**Work instruction:**
Every record below must come back exactly as written, with the images dropped.

◆ ◆ ◆ ◆

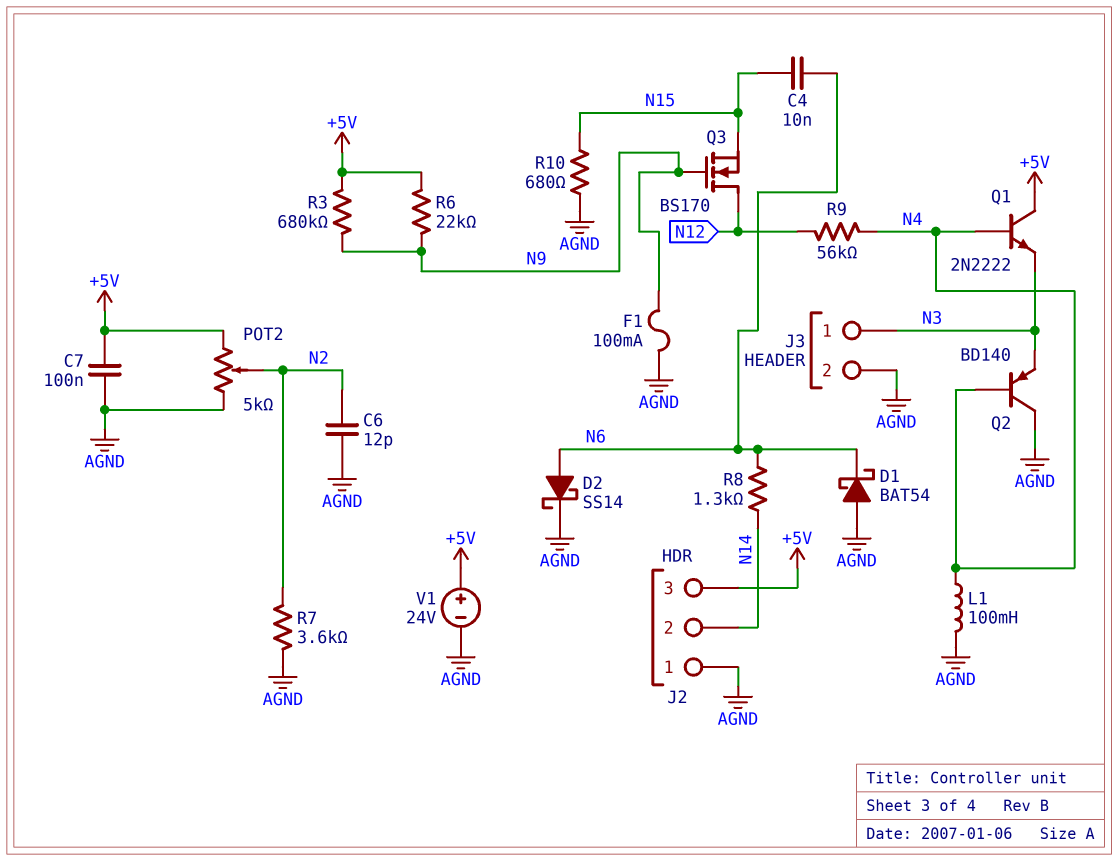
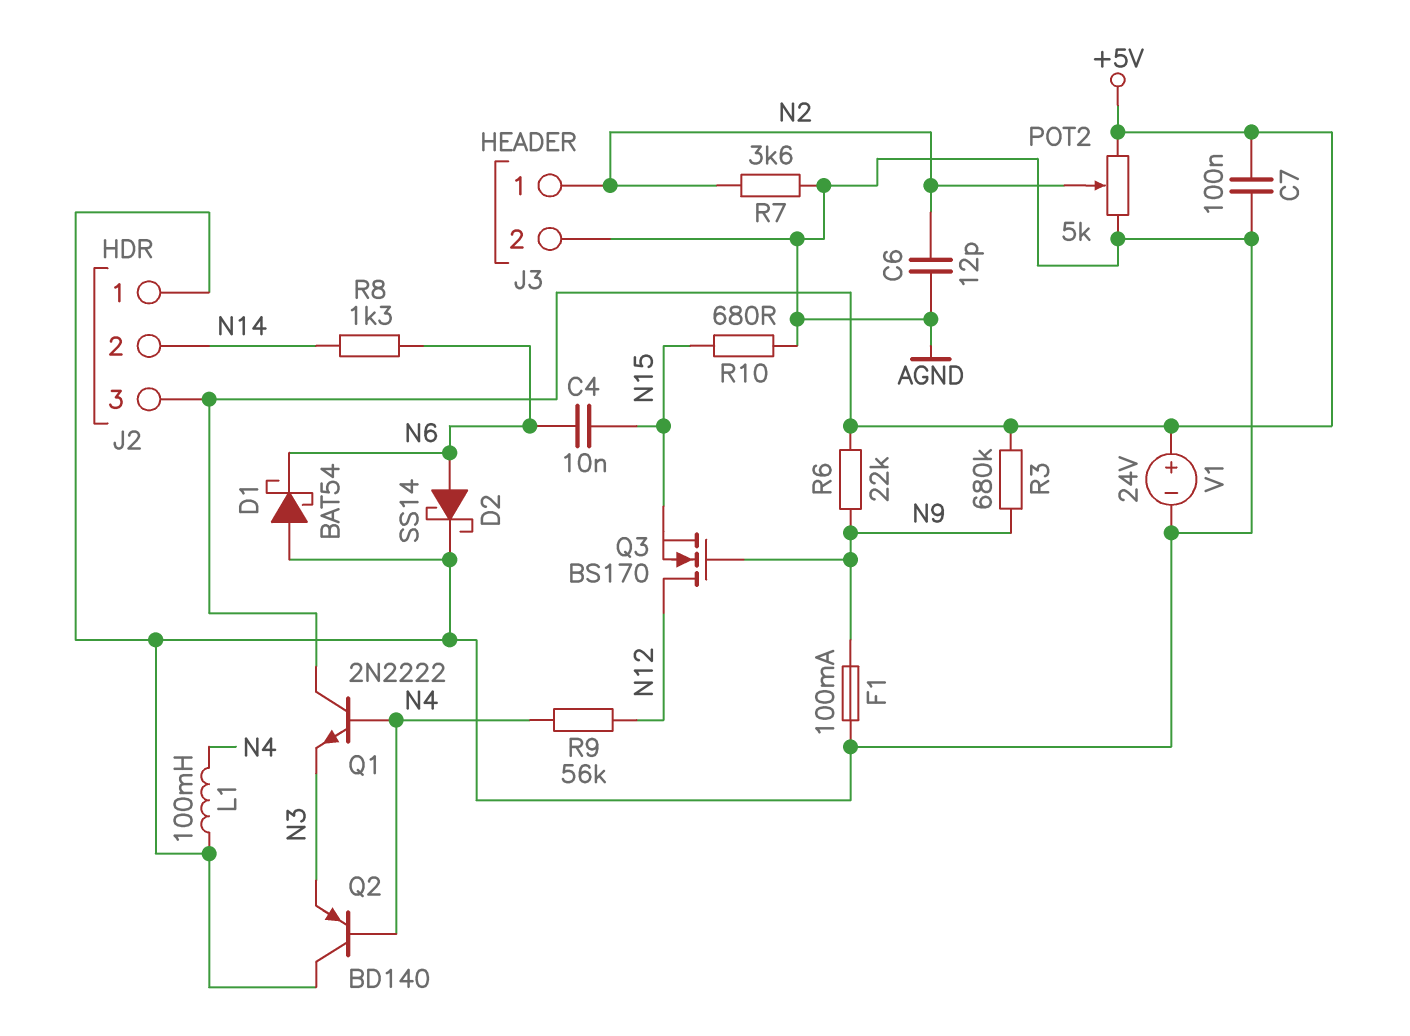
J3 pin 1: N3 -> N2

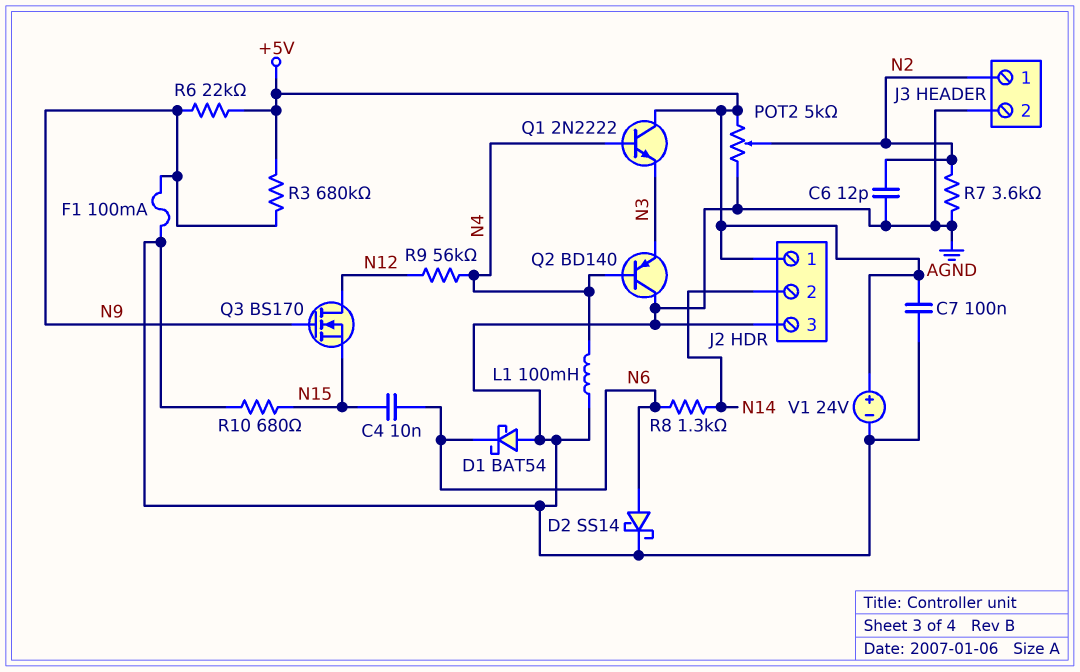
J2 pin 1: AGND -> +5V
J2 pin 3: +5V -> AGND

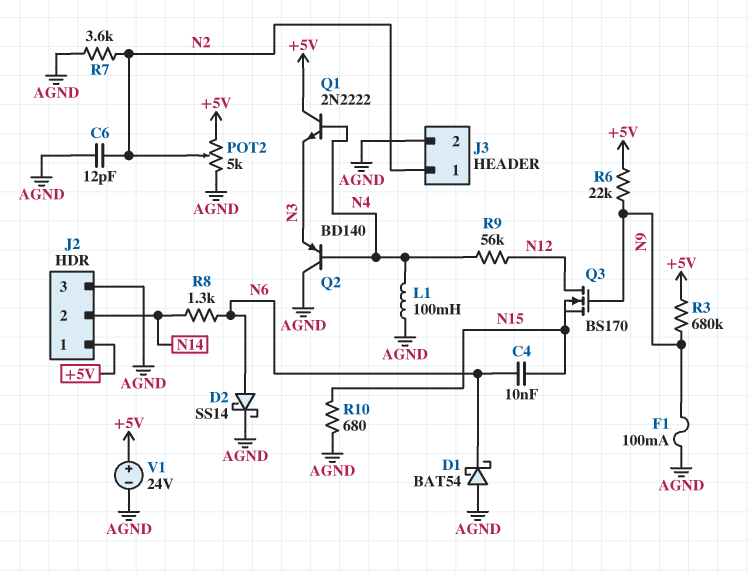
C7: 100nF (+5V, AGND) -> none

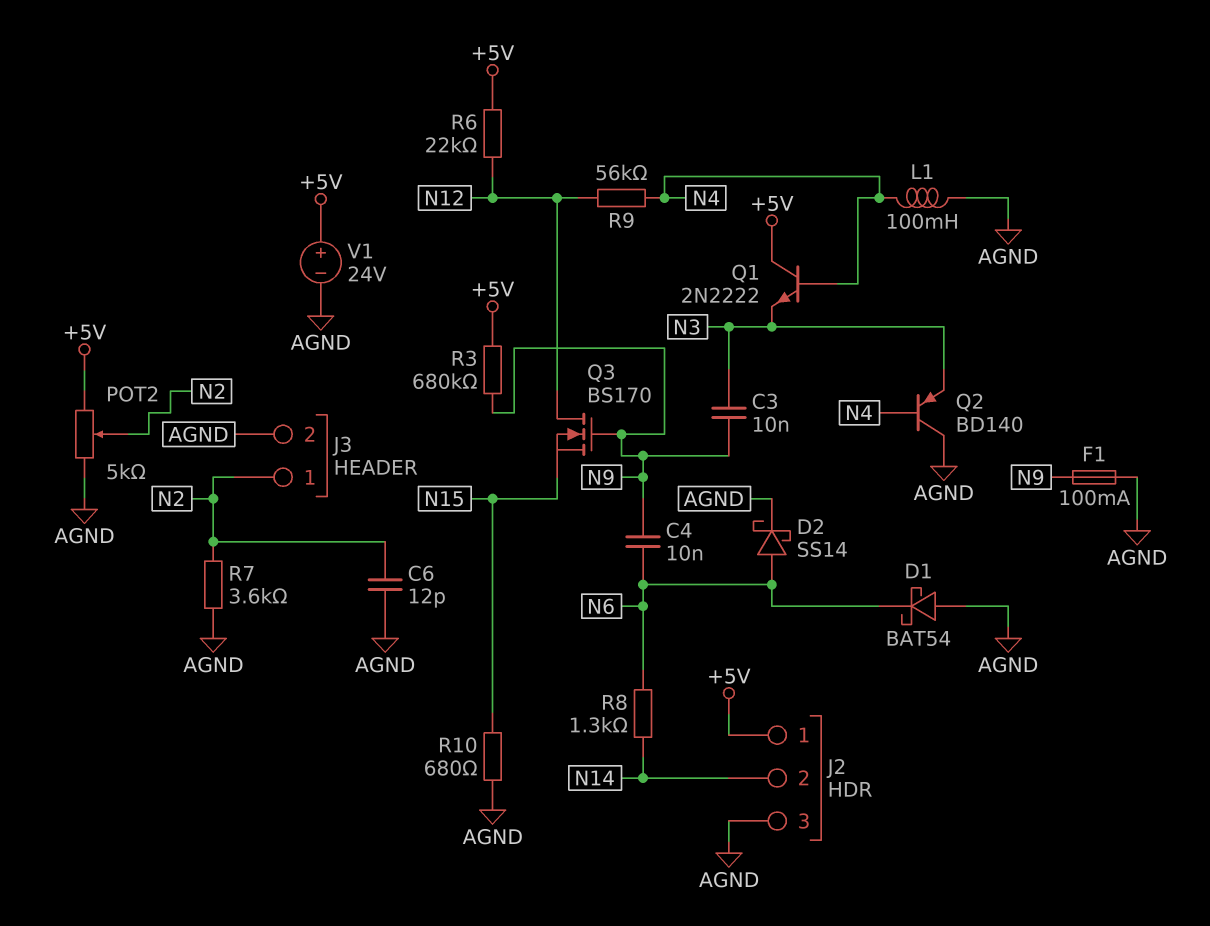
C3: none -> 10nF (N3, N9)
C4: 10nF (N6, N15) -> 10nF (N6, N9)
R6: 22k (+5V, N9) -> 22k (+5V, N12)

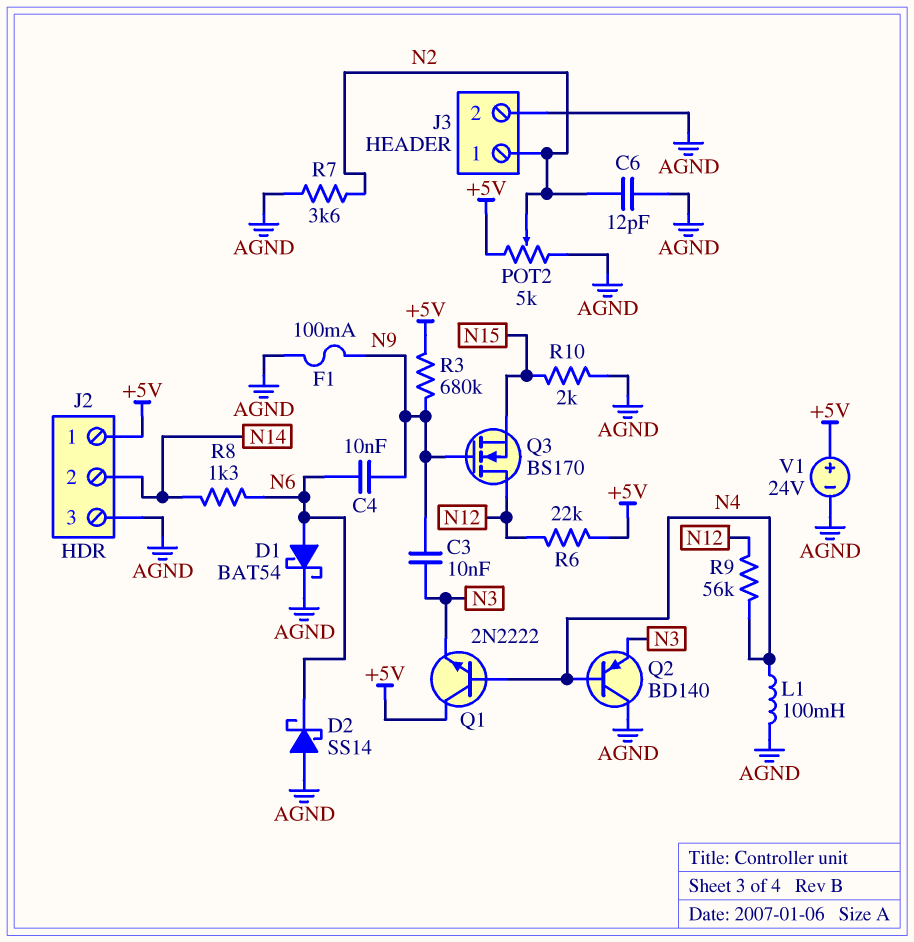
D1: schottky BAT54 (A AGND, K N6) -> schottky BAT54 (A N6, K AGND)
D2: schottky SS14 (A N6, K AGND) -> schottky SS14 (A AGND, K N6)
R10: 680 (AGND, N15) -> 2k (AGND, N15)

◆ ◆ ◆ ◆

**Output:**
J3 pin 1: N3 -> N2

J2 pin 1: AGND -> +5V
J2 pin 3: +5V -> AGND

C7: 100nF (+5V, AGND) -> none

C3: none -> 10nF (N3, N9)
C4: 10nF (N6, N15) -> 10nF (N6, N9)
R6: 22k (+5V, N9) -> 22k (+5V, N12)

D1: schottky BAT54 (A AGND, K N6) -> schottky BAT54 (A N6, K AGND)
D2: schottky SS14 (A N6, K AGND) -> schottky SS14 (A AGND, K N6)
R10: 680 (AGND, N15) -> 2k (AGND, N15)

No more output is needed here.